== SOURCE INFORMATION ==
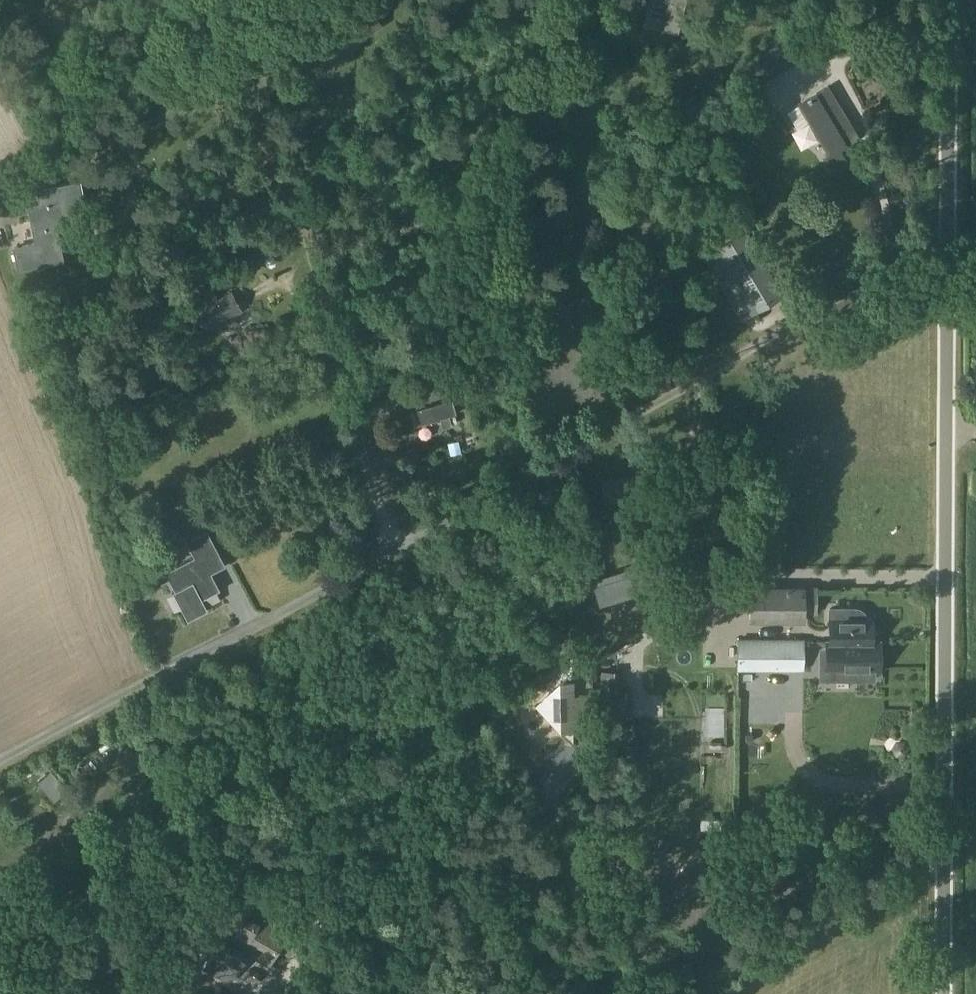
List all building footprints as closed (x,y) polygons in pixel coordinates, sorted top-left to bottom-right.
[(686,0),(649,0),(644,22),(678,31),(686,0)] [(751,85),(794,60),(782,41),(742,66),(751,85)] [(313,61),(323,55),(315,43),(306,48),(313,61)] [(859,157),(850,142),(858,137),(828,86),(798,104),(829,155),(825,157),(834,171),(859,157)] [(782,123),(790,143),(803,137),(794,118),(782,123)] [(36,243),(14,248),(18,269),(62,260),(55,222),(61,212),(58,201),(29,207),(36,243)] [(753,314),(785,294),(747,231),(703,257),(729,301),(741,294),(753,314)] [(241,310),(231,292),(218,300),(211,288),(199,295),(205,307),(195,313),(203,330),(241,310)] [(454,431),(449,416),(455,415),(452,401),(413,412),(416,425),(439,419),(444,434),(445,435),(447,436),(449,436),(452,434),(454,431)] [(219,589),(207,565),(221,558),(210,537),(206,529),(185,540),(194,556),(164,571),(174,590),(172,591),(173,593),(175,592),(184,608),(199,599),(201,602),(203,600),(202,598),(219,589)] [(636,570),(632,555),(594,566),(598,582),(592,584),(598,606),(643,592),(642,588),(666,580),(660,563),(636,570)] [(224,597),(245,590),(235,559),(214,565),(224,597)] [(805,621),(805,585),(749,585),(749,621),(805,621)] [(863,611),(860,609),(831,608),(830,641),(827,641),(826,679),(864,679),(867,678),(869,676),(871,673),(873,670),(880,670),(881,640),(872,640),(872,618),(866,618),(866,614),(863,611)] [(737,670),(803,670),(804,638),(737,639),(737,670)] [(586,709),(586,695),(574,695),(574,682),(560,682),(545,698),(553,705),(545,713),(561,728),(574,728),(574,709),(586,709)] [(250,910),(231,944),(219,937),(204,968),(232,981),(246,952),(269,965),(284,938),(267,929),(271,921),(250,910)]
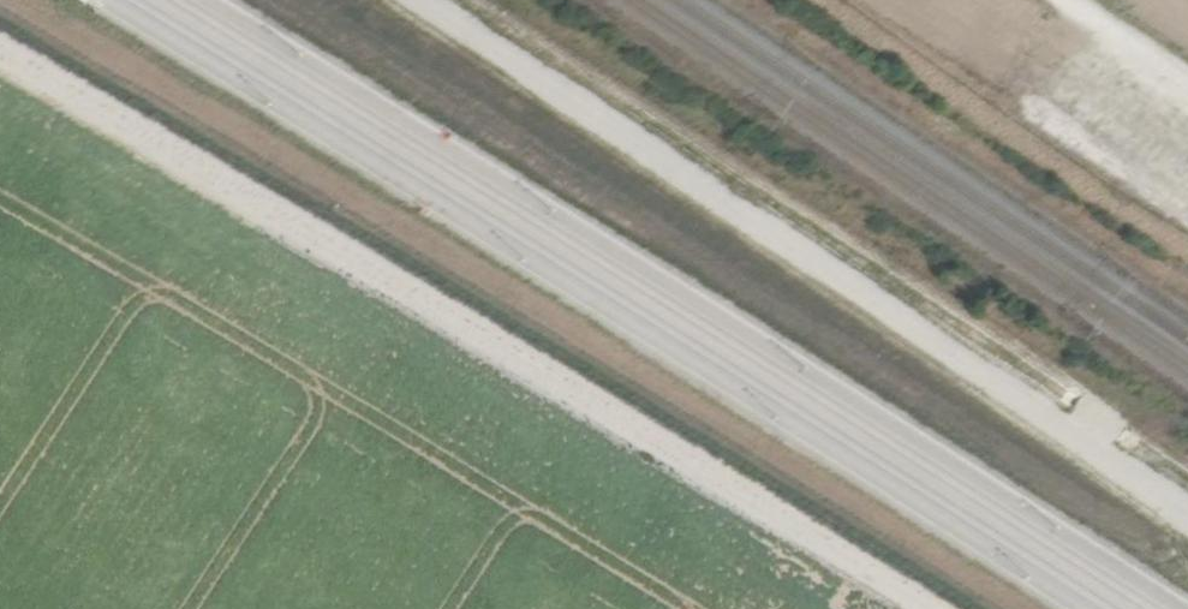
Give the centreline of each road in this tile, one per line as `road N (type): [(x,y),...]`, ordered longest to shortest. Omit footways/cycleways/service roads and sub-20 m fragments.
road 1 (track): [(923,608),(0,64)]
road 2 (track): [(411,0),(1187,508)]
road 3 (track): [(1072,0),(1187,77)]

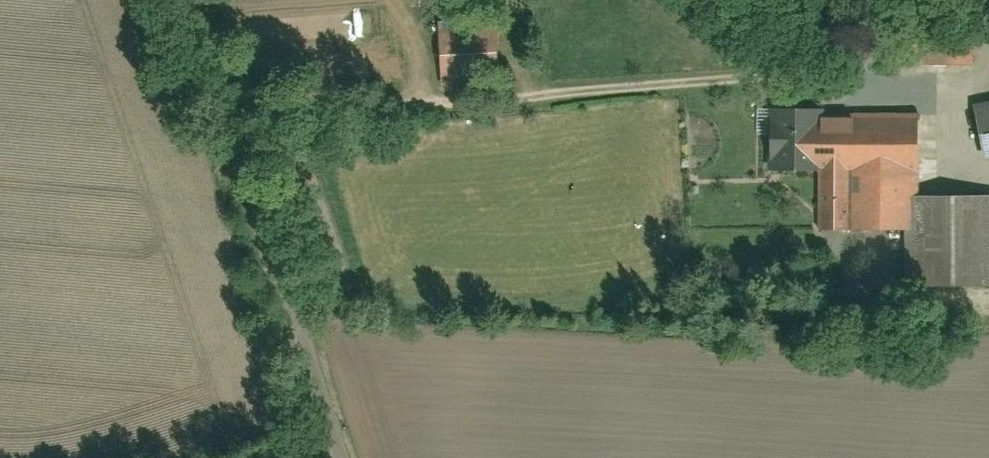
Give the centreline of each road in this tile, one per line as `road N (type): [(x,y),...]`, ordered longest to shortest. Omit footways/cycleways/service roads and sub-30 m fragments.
road 1 (track): [(231,116),(764,85)]
road 2 (track): [(293,298),(565,307),(787,247)]
road 3 (residential): [(346,457),(193,0)]

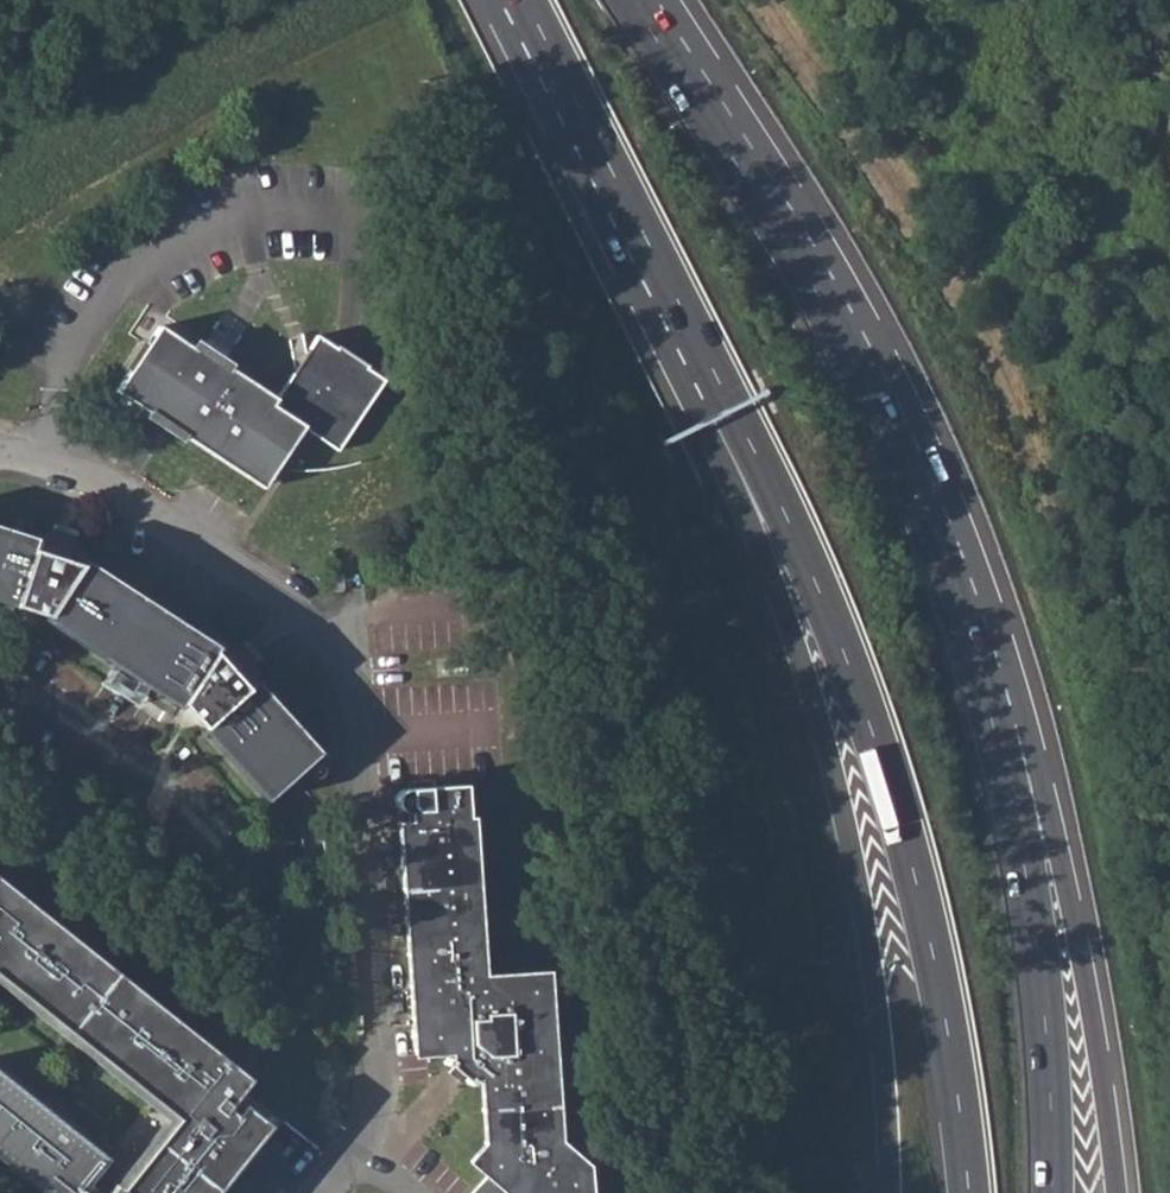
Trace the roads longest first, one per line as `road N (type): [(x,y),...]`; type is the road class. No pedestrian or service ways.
===
HOW TO COMPLETE THIS TASK:
What you return must match the material above exactly, minus its pictures.

RESPONSE TO THE TASK:
List all building footprints as closed (x,y) polygons in pixel coordinates, sorted top-left to bottom-right.
[(686,0),(649,0),(644,22),(678,31),(686,0)] [(751,85),(794,60),(782,41),(742,66),(751,85)] [(313,61),(323,55),(315,43),(306,48),(313,61)] [(859,157),(850,142),(858,137),(828,86),(798,104),(829,155),(825,157),(834,171),(859,157)] [(782,123),(790,143),(803,137),(794,118),(782,123)] [(36,243),(14,248),(18,269),(62,260),(55,222),(61,212),(58,201),(29,207),(36,243)] [(753,314),(785,294),(747,231),(703,257),(729,301),(741,294),(753,314)] [(241,310),(231,292),(218,300),(211,288),(199,295),(205,307),(195,313),(203,330),(241,310)] [(454,431),(449,416),(455,415),(452,401),(413,412),(416,425),(439,419),(444,434),(445,435),(447,436),(449,436),(452,434),(454,431)] [(219,589),(207,565),(221,558),(210,537),(206,529),(185,540),(194,556),(164,571),(174,590),(172,591),(173,593),(175,592),(184,608),(199,599),(201,602),(203,600),(202,598),(219,589)] [(636,570),(632,555),(594,566),(598,582),(592,584),(598,606),(643,592),(642,588),(666,580),(660,563),(636,570)] [(224,597),(245,590),(235,559),(214,565),(224,597)] [(805,621),(805,585),(749,585),(749,621),(805,621)] [(863,611),(860,609),(831,608),(830,641),(827,641),(826,679),(864,679),(867,678),(869,676),(871,673),(873,670),(880,670),(881,640),(872,640),(872,618),(866,618),(866,614),(863,611)] [(737,670),(803,670),(804,638),(737,639),(737,670)] [(586,709),(586,695),(574,695),(574,682),(560,682),(545,698),(553,705),(545,713),(561,728),(574,728),(574,709),(586,709)] [(250,910),(231,944),(219,937),(204,968),(232,981),(246,952),(269,965),(284,938),(267,929),(271,921),(250,910)]
Give the centreline of each road in this tile, one per line as `road N (type): [(x,y),...]`, ordered longest to shortest. Omit footways/cycleways/service roads and sub-20 m fragments.
road 1 (track): [(923,608),(0,64)]
road 2 (track): [(411,0),(1187,508)]
road 3 (track): [(1072,0),(1187,77)]

Give the centreline of each road in this tile, one per line as `road N (type): [(x,y),...]`, ordered longest to shortest. Omit footways/cycleways/service roads and sub-30 m fragments.
road 1 (track): [(231,116),(764,85)]
road 2 (track): [(293,298),(565,307),(787,247)]
road 3 (residential): [(346,457),(193,0)]

Trace the roads longest first, one per line as `road N (type): [(x,y),...]`; type is the road class. No pedestrian or service ways.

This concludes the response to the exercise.